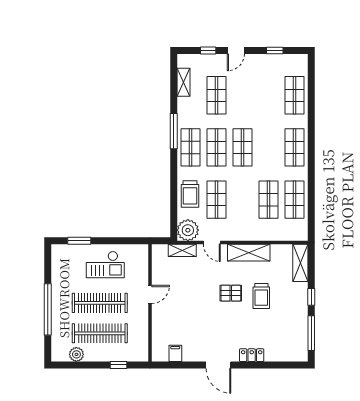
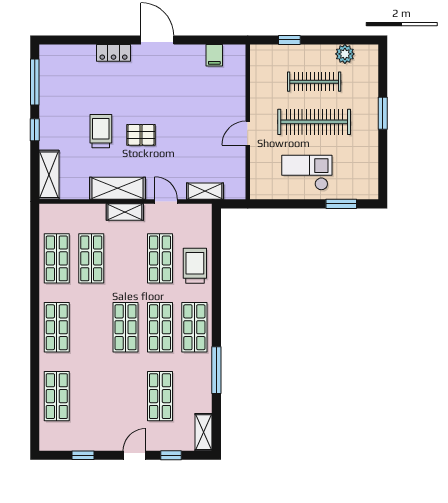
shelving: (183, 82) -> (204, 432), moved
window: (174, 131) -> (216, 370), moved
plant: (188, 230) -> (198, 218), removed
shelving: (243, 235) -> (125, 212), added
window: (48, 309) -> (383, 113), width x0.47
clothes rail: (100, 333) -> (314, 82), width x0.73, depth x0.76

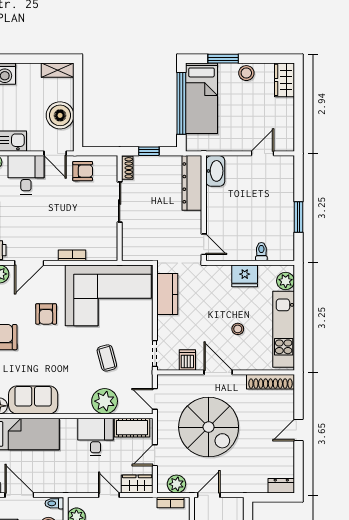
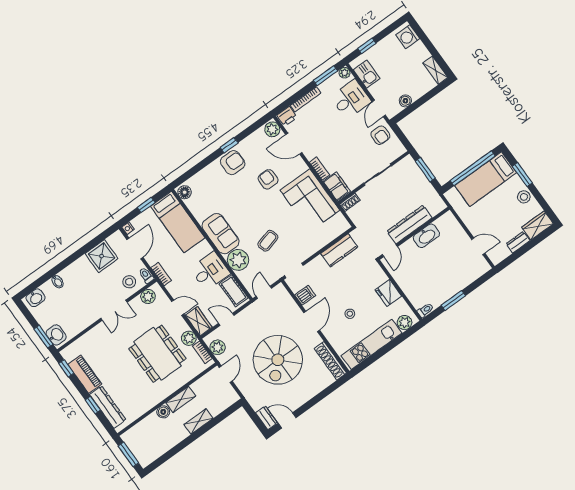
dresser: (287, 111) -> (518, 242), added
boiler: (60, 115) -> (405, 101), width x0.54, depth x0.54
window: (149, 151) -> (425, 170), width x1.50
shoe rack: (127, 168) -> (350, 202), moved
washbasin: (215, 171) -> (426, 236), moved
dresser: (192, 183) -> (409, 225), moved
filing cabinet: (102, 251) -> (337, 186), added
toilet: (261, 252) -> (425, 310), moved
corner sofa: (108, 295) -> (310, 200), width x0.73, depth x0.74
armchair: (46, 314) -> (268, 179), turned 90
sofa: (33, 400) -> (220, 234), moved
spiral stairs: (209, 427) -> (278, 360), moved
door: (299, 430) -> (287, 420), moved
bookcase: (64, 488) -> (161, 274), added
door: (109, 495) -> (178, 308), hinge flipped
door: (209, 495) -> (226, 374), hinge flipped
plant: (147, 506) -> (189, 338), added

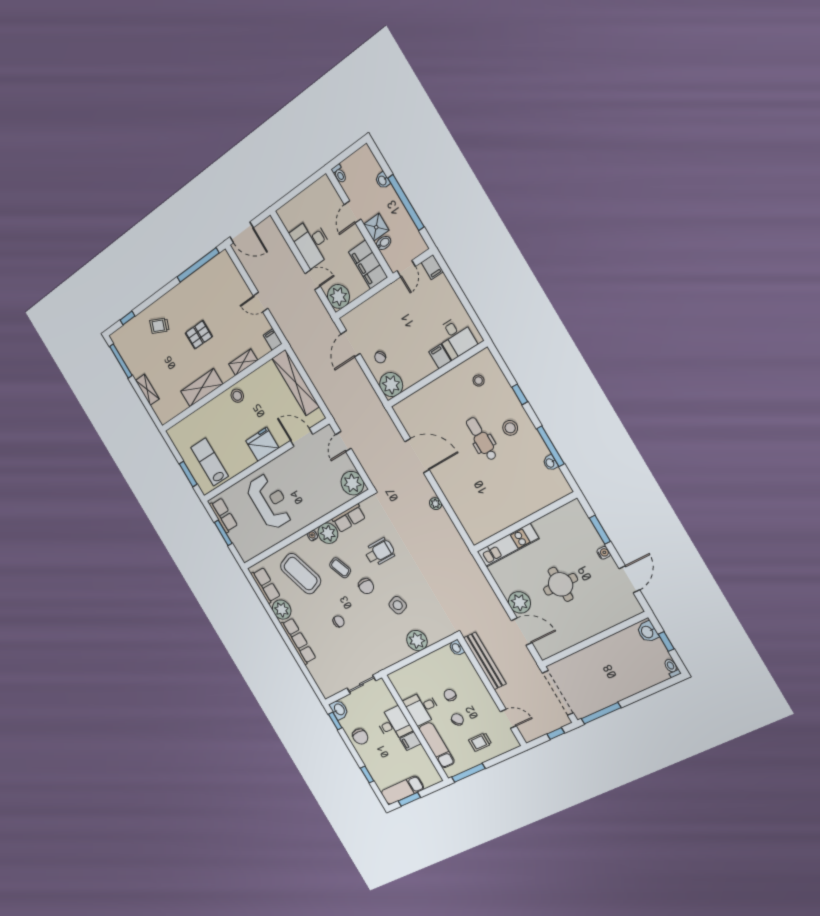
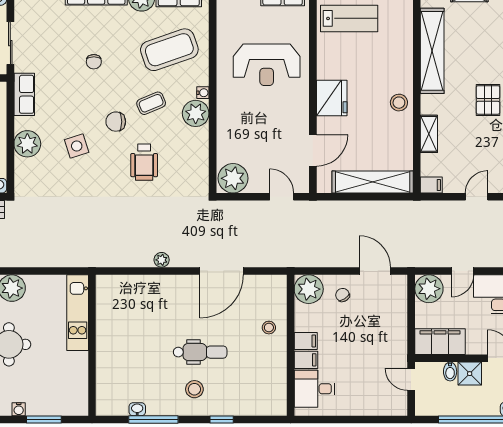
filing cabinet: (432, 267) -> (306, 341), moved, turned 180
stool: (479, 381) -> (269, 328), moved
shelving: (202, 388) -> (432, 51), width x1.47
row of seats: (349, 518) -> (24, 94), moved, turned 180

##########

(THE TASK):
Using the records above, restate word for word the lines from the one with "shoe rack: (127, 168) -> (350, 202), moved" through the one with "plant: (147, 506) -> (189, 338), added", both included.

(SOLUTION):
shoe rack: (127, 168) -> (350, 202), moved
washbasin: (215, 171) -> (426, 236), moved
dresser: (192, 183) -> (409, 225), moved
filing cabinet: (102, 251) -> (337, 186), added
toilet: (261, 252) -> (425, 310), moved
corner sofa: (108, 295) -> (310, 200), width x0.73, depth x0.74
armchair: (46, 314) -> (268, 179), turned 90
sofa: (33, 400) -> (220, 234), moved
spiral stairs: (209, 427) -> (278, 360), moved
door: (299, 430) -> (287, 420), moved
bookcase: (64, 488) -> (161, 274), added
door: (109, 495) -> (178, 308), hinge flipped
door: (209, 495) -> (226, 374), hinge flipped
plant: (147, 506) -> (189, 338), added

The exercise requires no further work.